### [RECORDS SUPPLIED]
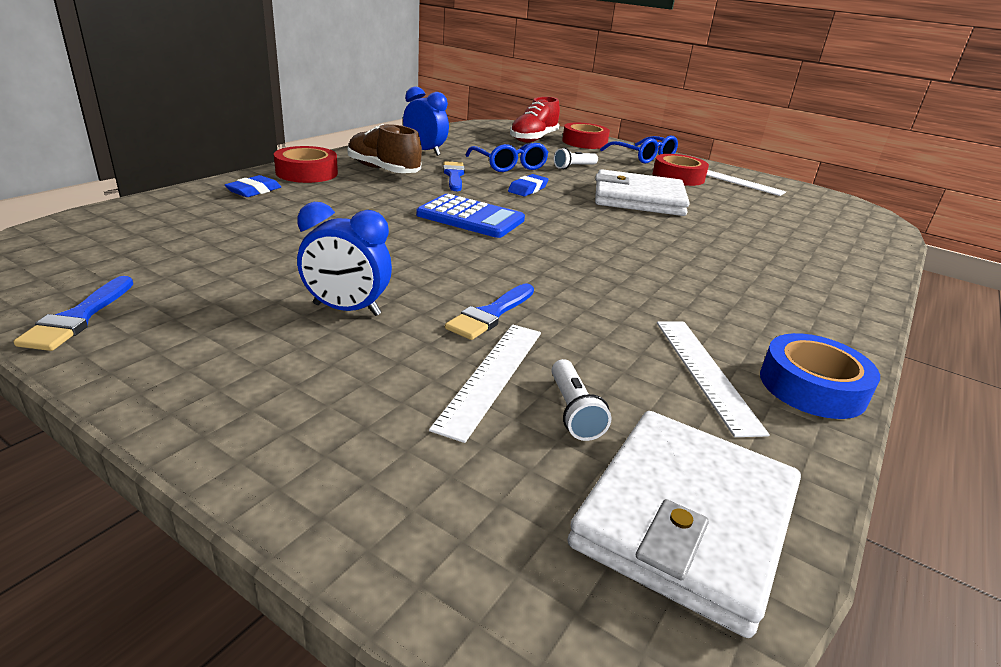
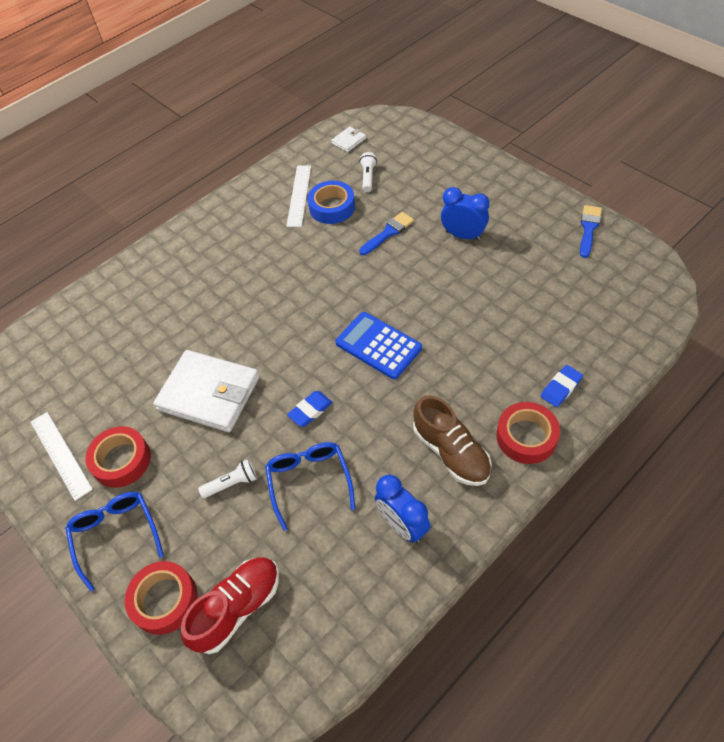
camera: 160 degrees left, 25 degrees up
(454, 176) = (378, 442): blue brush -> none
(492, 376) = (396, 194): white ruler -> none
(685, 519) = (348, 141): white wallet -> white wallet, size x0.43
(812, 386) = (256, 188): blue tape -> blue tape (332, 207)

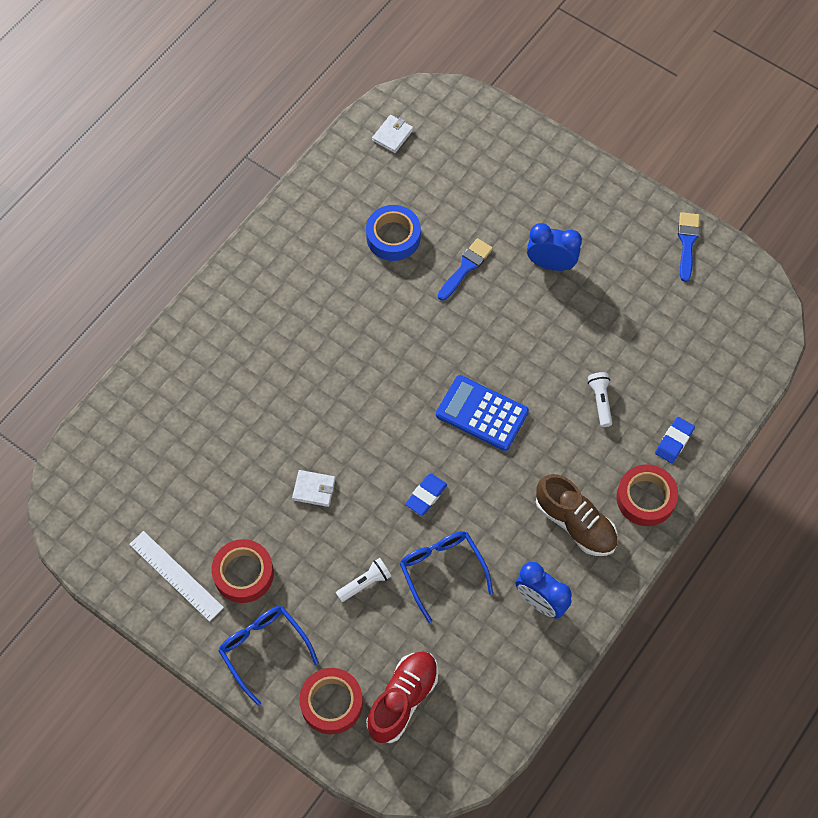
camera: 15 degrees left, 10 degrees up
(209, 393) = (314, 489): white wallet -> white wallet, size x0.43
(299, 195) = (350, 223): white ruler -> none
(368, 177) = (427, 189): white flashlight -> white flashlight (600, 401)

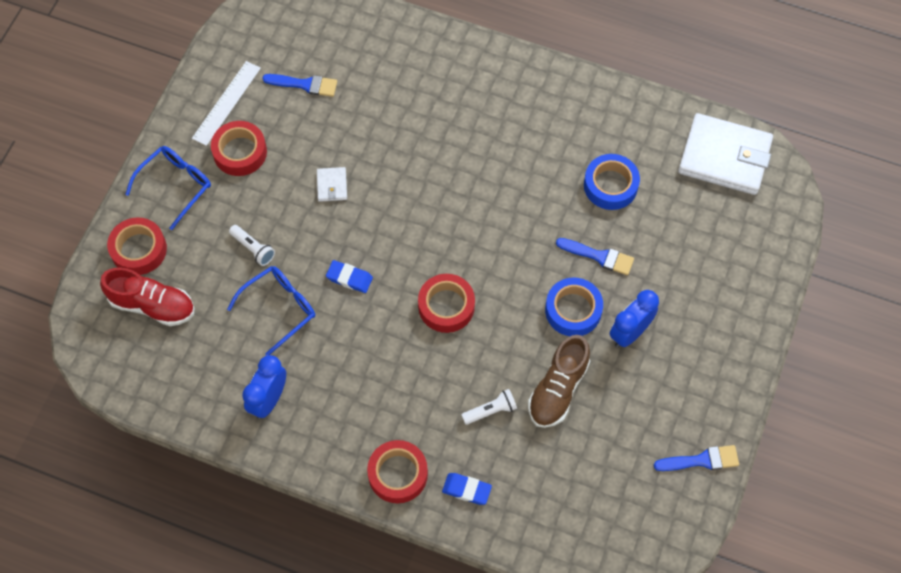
camera: 75 degrees right, 0 degrees up
(181, 490) = (305, 85): none -> blue brush
(392, 135) = (724, 157): white wallet -> white wallet, size x2.33
(482, 413) = (446, 306): blue calculator -> red tape
(515, 304) = (573, 310): none -> blue tape
(551, 264) = (629, 332): blue clock -> blue clock turned 135 degrees counterclockwise
(575, 523) = (355, 414): brown shoe -> brown shoe (558, 389)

### [EXERCISE BRIEF]
Your answer should be the lines from the one containing "(515, 304) = (573, 310): none -> blue tape" through the last line of the records, repeated exactly and with nothing added.

### [ANSWER BOX]
(515, 304) = (573, 310): none -> blue tape
(551, 264) = (629, 332): blue clock -> blue clock turned 135 degrees counterclockwise
(575, 523) = (355, 414): brown shoe -> brown shoe (558, 389)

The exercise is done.